#### [WHAT YOU HAVE TO DO]
Exact copy, pictures excluded: print the lines from the one with "black pawn [312,201,332,237]" through the final line of the records.

(Coordinate-based change listings)
******

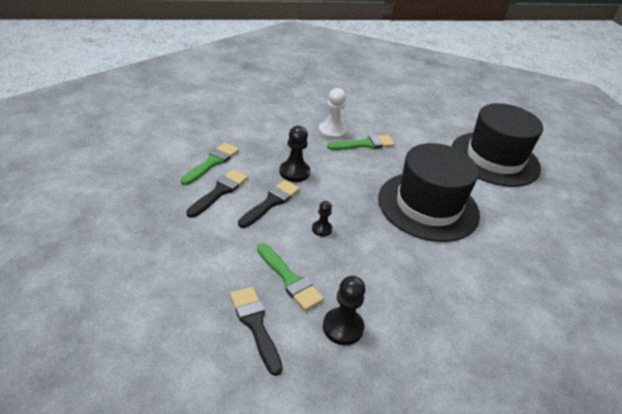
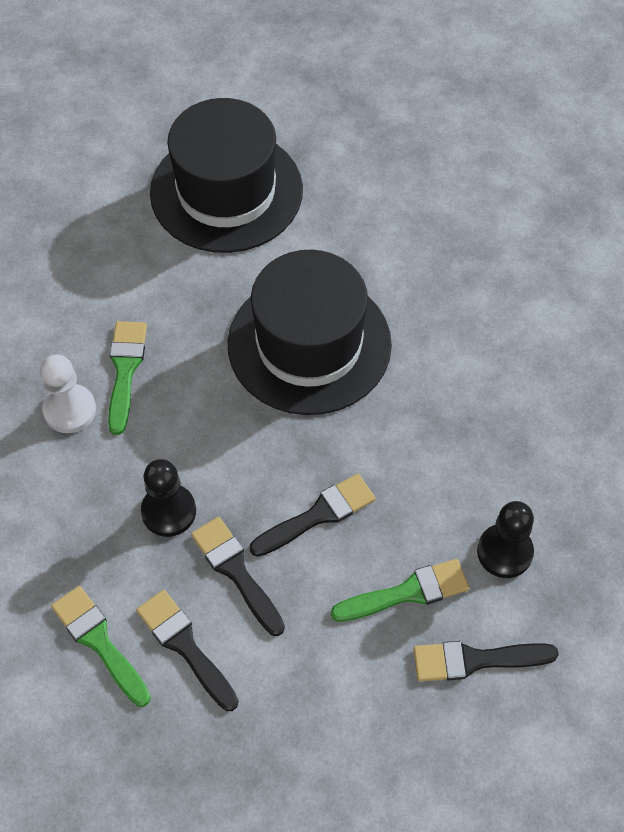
camera: 65 degrees left, 20 degrees up
black pawn [312,201,332,237] -> black brush [249,474,375,557]

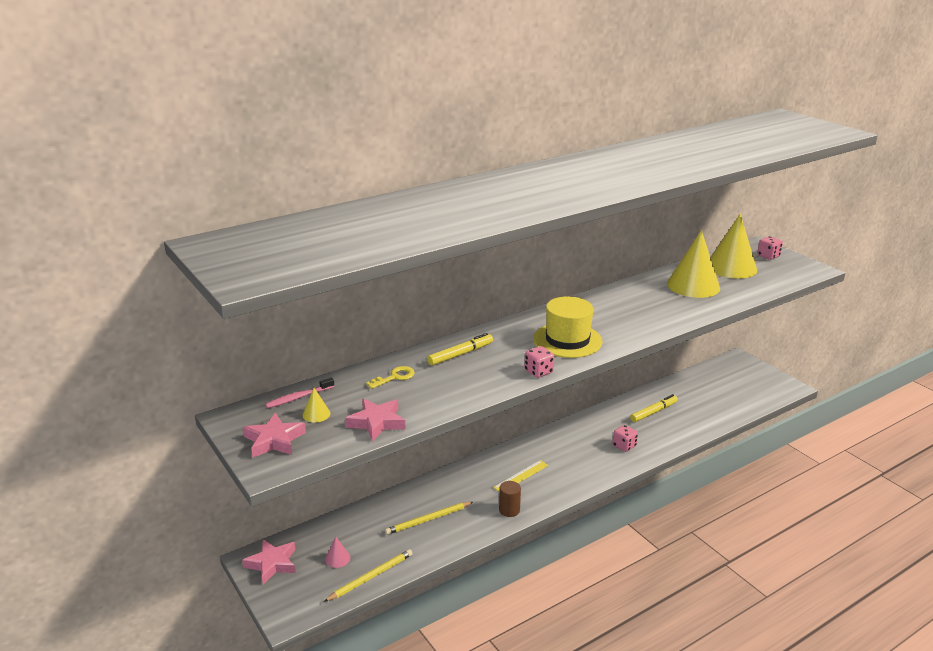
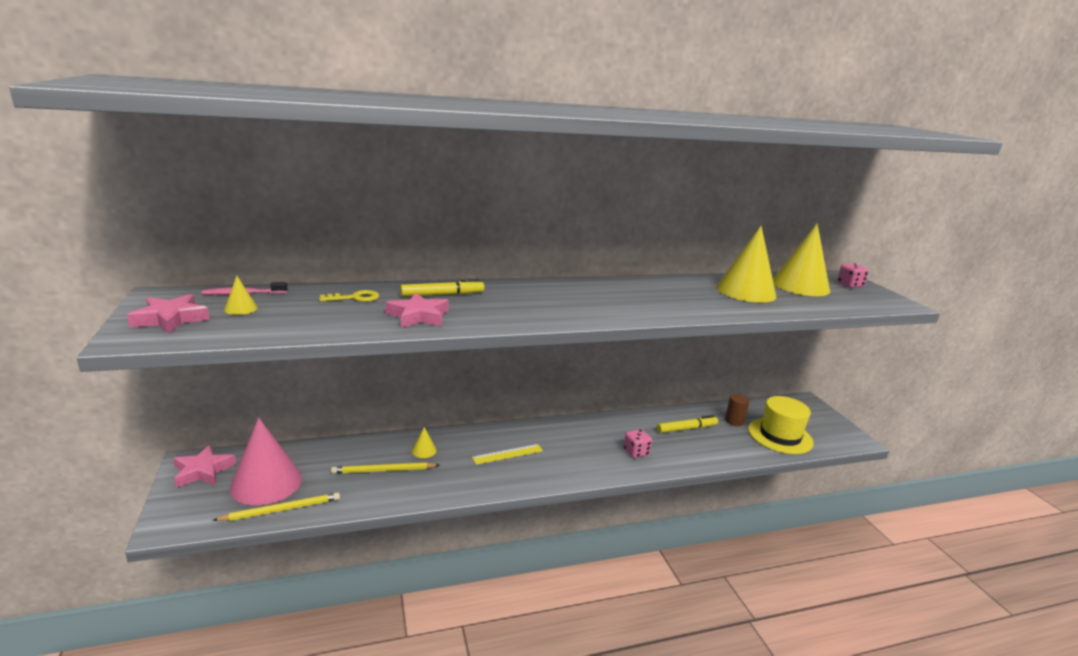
camera: 15 degrees right, 5 degrees down
pink cone [325,537,350,568] -> pink cone [230,417,302,505], size x2.44
pink star [345,399,406,441] -> pink star moved to [385,293,449,328]
brown cylinder [499,481,521,517] -> brown cylinder moved to [725,394,750,426]
pink dice [524,346,554,378] -> none
yellow hat [533,296,603,358] -> yellow hat moved to [748,396,814,454]
none -> yellow cone [412,427,437,458]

******

#### [RESULT BELOW]
black pawn [312,201,332,237] -> black brush [249,474,375,557]

camera: 15 degrees right, 5 degrees down
pink cone [325,537,350,568] -> pink cone [230,417,302,505], size x2.44
pink star [345,399,406,441] -> pink star moved to [385,293,449,328]
brown cylinder [499,481,521,517] -> brown cylinder moved to [725,394,750,426]
pink dice [524,346,554,378] -> none
yellow hat [533,296,603,358] -> yellow hat moved to [748,396,814,454]
none -> yellow cone [412,427,437,458]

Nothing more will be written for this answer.